## To do:
Reproduce all of the rows below in full, replacing every occurrence of "centreline" with "centerline" and leaving all other text unchanged.

## Information shown:
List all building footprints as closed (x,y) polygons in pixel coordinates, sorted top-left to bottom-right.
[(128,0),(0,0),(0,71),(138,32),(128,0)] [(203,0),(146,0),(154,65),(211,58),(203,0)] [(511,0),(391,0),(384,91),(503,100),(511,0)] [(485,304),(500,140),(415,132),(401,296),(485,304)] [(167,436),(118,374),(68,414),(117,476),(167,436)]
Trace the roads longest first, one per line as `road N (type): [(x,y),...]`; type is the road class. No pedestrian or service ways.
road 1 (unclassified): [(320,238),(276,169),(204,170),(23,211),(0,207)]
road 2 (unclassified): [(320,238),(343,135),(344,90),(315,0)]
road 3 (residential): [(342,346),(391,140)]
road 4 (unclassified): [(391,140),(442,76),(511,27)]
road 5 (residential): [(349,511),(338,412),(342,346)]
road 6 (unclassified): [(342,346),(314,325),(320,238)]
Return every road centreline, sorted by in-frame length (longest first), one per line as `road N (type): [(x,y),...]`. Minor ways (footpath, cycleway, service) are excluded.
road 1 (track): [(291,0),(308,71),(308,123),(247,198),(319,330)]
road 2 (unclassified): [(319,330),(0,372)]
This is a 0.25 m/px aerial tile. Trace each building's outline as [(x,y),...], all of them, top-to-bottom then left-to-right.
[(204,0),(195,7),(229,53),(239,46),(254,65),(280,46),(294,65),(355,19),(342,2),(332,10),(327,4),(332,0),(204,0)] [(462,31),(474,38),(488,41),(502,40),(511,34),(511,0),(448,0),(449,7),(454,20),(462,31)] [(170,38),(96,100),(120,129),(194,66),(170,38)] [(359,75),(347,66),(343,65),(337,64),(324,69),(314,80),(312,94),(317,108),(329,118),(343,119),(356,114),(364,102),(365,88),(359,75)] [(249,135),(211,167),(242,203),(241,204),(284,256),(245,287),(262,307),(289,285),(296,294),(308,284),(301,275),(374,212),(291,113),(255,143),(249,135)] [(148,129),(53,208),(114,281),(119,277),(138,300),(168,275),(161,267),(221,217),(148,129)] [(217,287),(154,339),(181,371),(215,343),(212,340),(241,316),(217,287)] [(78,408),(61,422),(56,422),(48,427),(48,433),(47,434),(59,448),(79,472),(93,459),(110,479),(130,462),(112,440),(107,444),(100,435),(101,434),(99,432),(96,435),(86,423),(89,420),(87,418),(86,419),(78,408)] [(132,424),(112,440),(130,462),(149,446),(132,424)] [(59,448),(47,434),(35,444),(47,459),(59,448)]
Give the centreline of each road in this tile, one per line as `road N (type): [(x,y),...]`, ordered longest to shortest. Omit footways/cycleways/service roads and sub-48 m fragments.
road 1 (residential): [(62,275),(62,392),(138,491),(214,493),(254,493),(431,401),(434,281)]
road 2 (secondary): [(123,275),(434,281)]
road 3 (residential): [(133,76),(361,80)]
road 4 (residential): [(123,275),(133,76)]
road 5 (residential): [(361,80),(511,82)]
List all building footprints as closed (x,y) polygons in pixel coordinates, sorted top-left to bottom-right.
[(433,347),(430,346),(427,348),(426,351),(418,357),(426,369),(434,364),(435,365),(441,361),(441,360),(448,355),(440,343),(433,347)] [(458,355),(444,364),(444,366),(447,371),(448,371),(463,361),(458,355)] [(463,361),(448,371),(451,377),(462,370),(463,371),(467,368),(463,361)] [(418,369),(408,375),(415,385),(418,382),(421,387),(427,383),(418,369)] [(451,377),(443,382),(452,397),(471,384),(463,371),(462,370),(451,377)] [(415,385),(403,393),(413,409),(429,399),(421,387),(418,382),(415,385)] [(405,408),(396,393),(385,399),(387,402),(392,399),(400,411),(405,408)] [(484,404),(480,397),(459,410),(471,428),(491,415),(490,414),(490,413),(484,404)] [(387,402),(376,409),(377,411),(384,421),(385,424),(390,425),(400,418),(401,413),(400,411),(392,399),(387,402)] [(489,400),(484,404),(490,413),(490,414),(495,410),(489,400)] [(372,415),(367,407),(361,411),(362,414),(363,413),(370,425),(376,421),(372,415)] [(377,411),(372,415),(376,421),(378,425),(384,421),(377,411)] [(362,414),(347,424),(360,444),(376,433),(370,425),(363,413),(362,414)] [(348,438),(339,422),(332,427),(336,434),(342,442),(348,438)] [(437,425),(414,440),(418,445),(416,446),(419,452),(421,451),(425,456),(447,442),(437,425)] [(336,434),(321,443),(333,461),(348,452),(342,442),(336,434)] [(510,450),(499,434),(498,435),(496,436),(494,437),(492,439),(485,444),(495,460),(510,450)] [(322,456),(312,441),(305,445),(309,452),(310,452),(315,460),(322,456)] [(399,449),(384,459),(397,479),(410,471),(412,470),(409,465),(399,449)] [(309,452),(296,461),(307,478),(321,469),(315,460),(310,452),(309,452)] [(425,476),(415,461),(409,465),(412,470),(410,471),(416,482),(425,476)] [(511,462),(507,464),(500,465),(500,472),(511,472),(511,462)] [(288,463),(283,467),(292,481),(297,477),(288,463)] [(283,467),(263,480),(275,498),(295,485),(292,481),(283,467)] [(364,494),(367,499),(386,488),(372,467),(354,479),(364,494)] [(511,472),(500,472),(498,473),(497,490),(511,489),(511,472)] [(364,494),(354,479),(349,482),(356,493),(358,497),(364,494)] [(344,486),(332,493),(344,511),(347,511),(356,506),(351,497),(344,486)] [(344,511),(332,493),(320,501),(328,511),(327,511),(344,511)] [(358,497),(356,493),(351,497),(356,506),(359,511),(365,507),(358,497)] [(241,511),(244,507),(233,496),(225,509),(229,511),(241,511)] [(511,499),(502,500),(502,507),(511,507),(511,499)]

## The result:
List all building footprints as closed (x,y) polygons in pixel coordinates, sorted top-left to bottom-right.
[(128,0),(0,0),(0,71),(138,32),(128,0)] [(203,0),(146,0),(154,65),(211,58),(203,0)] [(511,0),(391,0),(384,91),(503,100),(511,0)] [(485,304),(500,140),(415,132),(401,296),(485,304)] [(167,436),(118,374),(68,414),(117,476),(167,436)]
Trace the roads longest first, one per line as `road N (type): [(x,y),...]`; type is the road class. No pedestrian or service ways.
road 1 (unclassified): [(320,238),(276,169),(204,170),(23,211),(0,207)]
road 2 (unclassified): [(320,238),(343,135),(344,90),(315,0)]
road 3 (residential): [(342,346),(391,140)]
road 4 (unclassified): [(391,140),(442,76),(511,27)]
road 5 (residential): [(349,511),(338,412),(342,346)]
road 6 (unclassified): [(342,346),(314,325),(320,238)]
Return every road centerline, sorted by in-frame length (longest first), one per line as `road N (type): [(x,y),...]`. Minor ways (footpath, cycleway, service) are excluded.
road 1 (track): [(291,0),(308,71),(308,123),(247,198),(319,330)]
road 2 (unclassified): [(319,330),(0,372)]
This is a 0.25 m/px aerial tile. Trace each building's outline as [(x,y),...], all of them, top-to-bottom then left-to-right.
[(204,0),(195,7),(229,53),(239,46),(254,65),(280,46),(294,65),(355,19),(342,2),(332,10),(327,4),(332,0),(204,0)] [(462,31),(474,38),(488,41),(502,40),(511,34),(511,0),(448,0),(449,7),(454,20),(462,31)] [(170,38),(96,100),(120,129),(194,66),(170,38)] [(359,75),(347,66),(343,65),(337,64),(324,69),(314,80),(312,94),(317,108),(329,118),(343,119),(356,114),(364,102),(365,88),(359,75)] [(249,135),(211,167),(242,203),(241,204),(284,256),(245,287),(262,307),(289,285),(296,294),(308,284),(301,275),(374,212),(291,113),(255,143),(249,135)] [(148,129),(53,208),(114,281),(119,277),(138,300),(168,275),(161,267),(221,217),(148,129)] [(217,287),(154,339),(181,371),(215,343),(212,340),(241,316),(217,287)] [(78,408),(61,422),(56,422),(48,427),(48,433),(47,434),(59,448),(79,472),(93,459),(110,479),(130,462),(112,440),(107,444),(100,435),(101,434),(99,432),(96,435),(86,423),(89,420),(87,418),(86,419),(78,408)] [(132,424),(112,440),(130,462),(149,446),(132,424)] [(59,448),(47,434),(35,444),(47,459),(59,448)]
Give the centerline of each road in this tile, one per line as `road N (type): [(x,y),...]`, ordered longest to shortest. Omit footways/cycleways/service roads and sub-48 m fragments.
road 1 (residential): [(62,275),(62,392),(138,491),(214,493),(254,493),(431,401),(434,281)]
road 2 (secondary): [(123,275),(434,281)]
road 3 (residential): [(133,76),(361,80)]
road 4 (residential): [(123,275),(133,76)]
road 5 (residential): [(361,80),(511,82)]
List all building footprints as closed (x,y) polygons in pixel coordinates, sorted top-left to bottom-right.
[(433,347),(430,346),(427,348),(426,351),(418,357),(426,369),(434,364),(435,365),(441,361),(441,360),(448,355),(440,343),(433,347)] [(458,355),(444,364),(444,366),(447,371),(448,371),(463,361),(458,355)] [(463,361),(448,371),(451,377),(462,370),(463,371),(467,368),(463,361)] [(418,369),(408,375),(415,385),(418,382),(421,387),(427,383),(418,369)] [(451,377),(443,382),(452,397),(471,384),(463,371),(462,370),(451,377)] [(415,385),(403,393),(413,409),(429,399),(421,387),(418,382),(415,385)] [(405,408),(396,393),(385,399),(387,402),(392,399),(400,411),(405,408)] [(484,404),(480,397),(459,410),(471,428),(491,415),(490,414),(490,413),(484,404)] [(387,402),(376,409),(377,411),(384,421),(385,424),(390,425),(400,418),(401,413),(400,411),(392,399),(387,402)] [(489,400),(484,404),(490,413),(490,414),(495,410),(489,400)] [(372,415),(367,407),(361,411),(362,414),(363,413),(370,425),(376,421),(372,415)] [(377,411),(372,415),(376,421),(378,425),(384,421),(377,411)] [(362,414),(347,424),(360,444),(376,433),(370,425),(363,413),(362,414)] [(348,438),(339,422),(332,427),(336,434),(342,442),(348,438)] [(437,425),(414,440),(418,445),(416,446),(419,452),(421,451),(425,456),(447,442),(437,425)] [(336,434),(321,443),(333,461),(348,452),(342,442),(336,434)] [(510,450),(499,434),(498,435),(496,436),(494,437),(492,439),(485,444),(495,460),(510,450)] [(322,456),(312,441),(305,445),(309,452),(310,452),(315,460),(322,456)] [(399,449),(384,459),(397,479),(410,471),(412,470),(409,465),(399,449)] [(309,452),(296,461),(307,478),(321,469),(315,460),(310,452),(309,452)] [(425,476),(415,461),(409,465),(412,470),(410,471),(416,482),(425,476)] [(511,462),(507,464),(500,465),(500,472),(511,472),(511,462)] [(288,463),(283,467),(292,481),(297,477),(288,463)] [(283,467),(263,480),(275,498),(295,485),(292,481),(283,467)] [(364,494),(367,499),(386,488),(372,467),(354,479),(364,494)] [(511,472),(500,472),(498,473),(497,490),(511,489),(511,472)] [(364,494),(354,479),(349,482),(356,493),(358,497),(364,494)] [(344,486),(332,493),(344,511),(347,511),(356,506),(351,497),(344,486)] [(344,511),(332,493),(320,501),(328,511),(327,511),(344,511)] [(358,497),(356,493),(351,497),(356,506),(359,511),(365,507),(358,497)] [(241,511),(244,507),(233,496),(225,509),(229,511),(241,511)] [(511,499),(502,500),(502,507),(511,507),(511,499)]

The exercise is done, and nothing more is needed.